**Description of the task**
Return the lines beginning at the one that contains "(403, 498) = (370, 419): brown ring -> none" and running to the end of the records, exactly and with nothing else. Omit pictures.
* * *
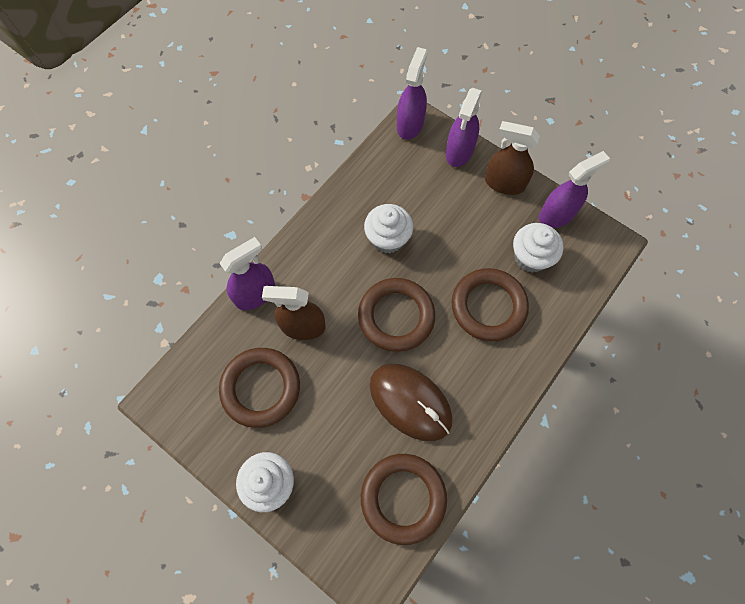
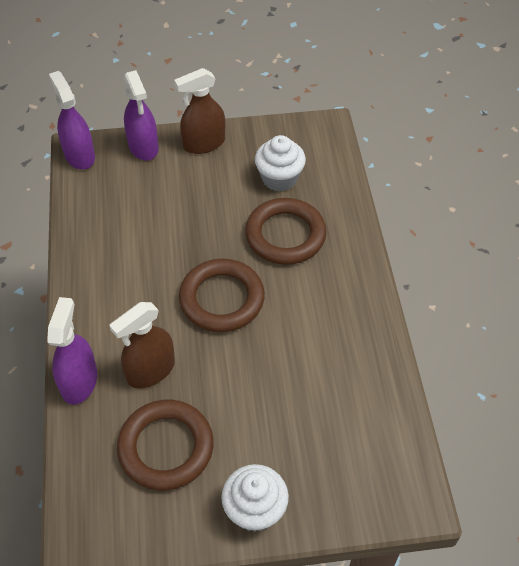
camera: 45 degrees left, 15 degrees down
(388, 238) = (152, 250): white cupcake -> none
(403, 498) = (370, 419): brown ring -> none
(410, 402) = (301, 349): brown mouse -> none
(557, 214) = (267, 136): purple spray bottle -> none

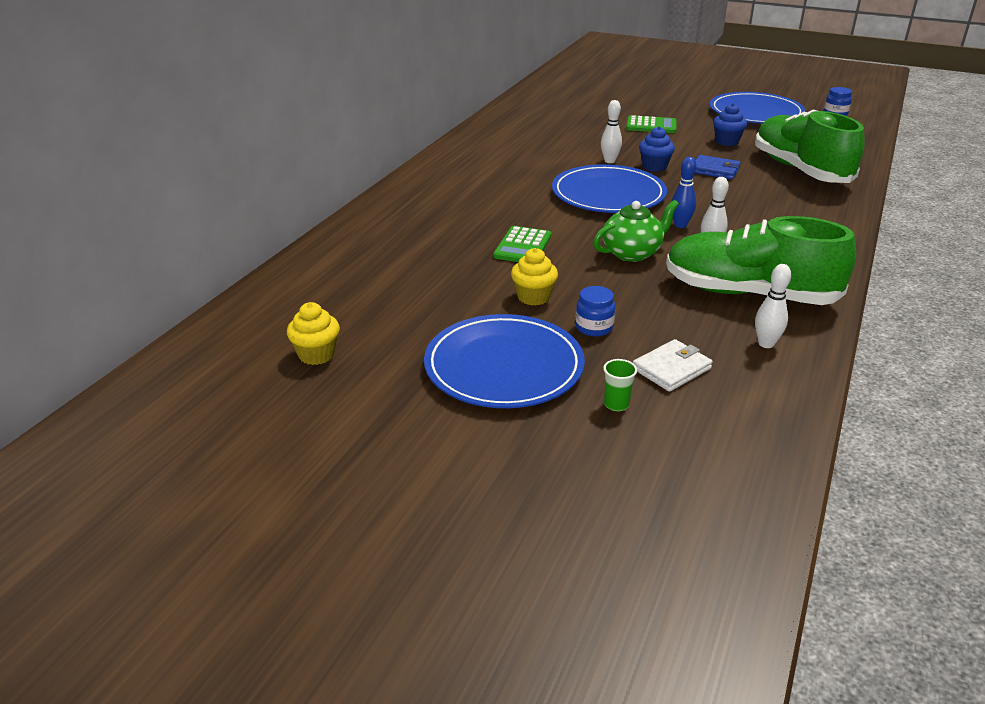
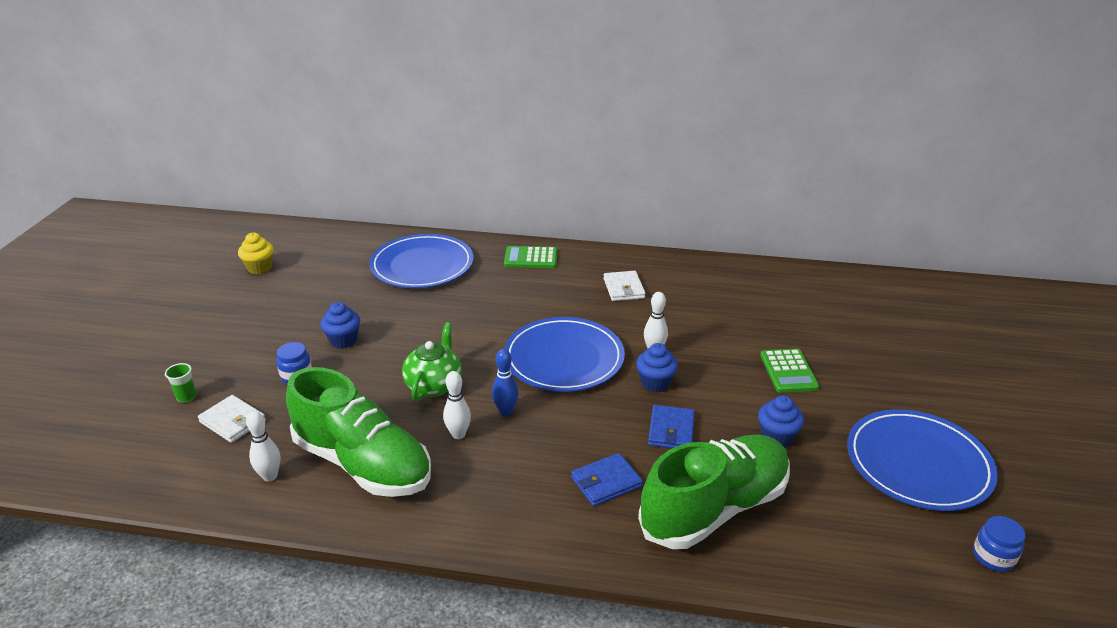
camera: 75 degrees right, 0 degrees up
(504, 366) = (241, 341): blue plate -> blue plate (422, 265)
(506, 158) = (623, 288): none -> white wallet
(523, 246) = (433, 323): green calculator -> green calculator (531, 258)
(533, 297) = (343, 340): yellow cupcake -> blue cupcake
(632, 253) = (434, 385): green teapot -> green teapot turned 120 degrees counterclockwise
(749, 293) = (363, 464): green shoe -> green shoe turned 120 degrees clockwise
(774, 198) = (606, 482): none -> blue wallet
* * *
**Exercise output**
(403, 498) = (370, 419): brown ring -> none
(410, 402) = (301, 349): brown mouse -> none
(557, 214) = (267, 136): purple spray bottle -> none

camera: 75 degrees right, 0 degrees up
(504, 366) = (241, 341): blue plate -> blue plate (422, 265)
(506, 158) = (623, 288): none -> white wallet
(523, 246) = (433, 323): green calculator -> green calculator (531, 258)
(533, 297) = (343, 340): yellow cupcake -> blue cupcake
(632, 253) = (434, 385): green teapot -> green teapot turned 120 degrees counterclockwise
(749, 293) = (363, 464): green shoe -> green shoe turned 120 degrees clockwise
(774, 198) = (606, 482): none -> blue wallet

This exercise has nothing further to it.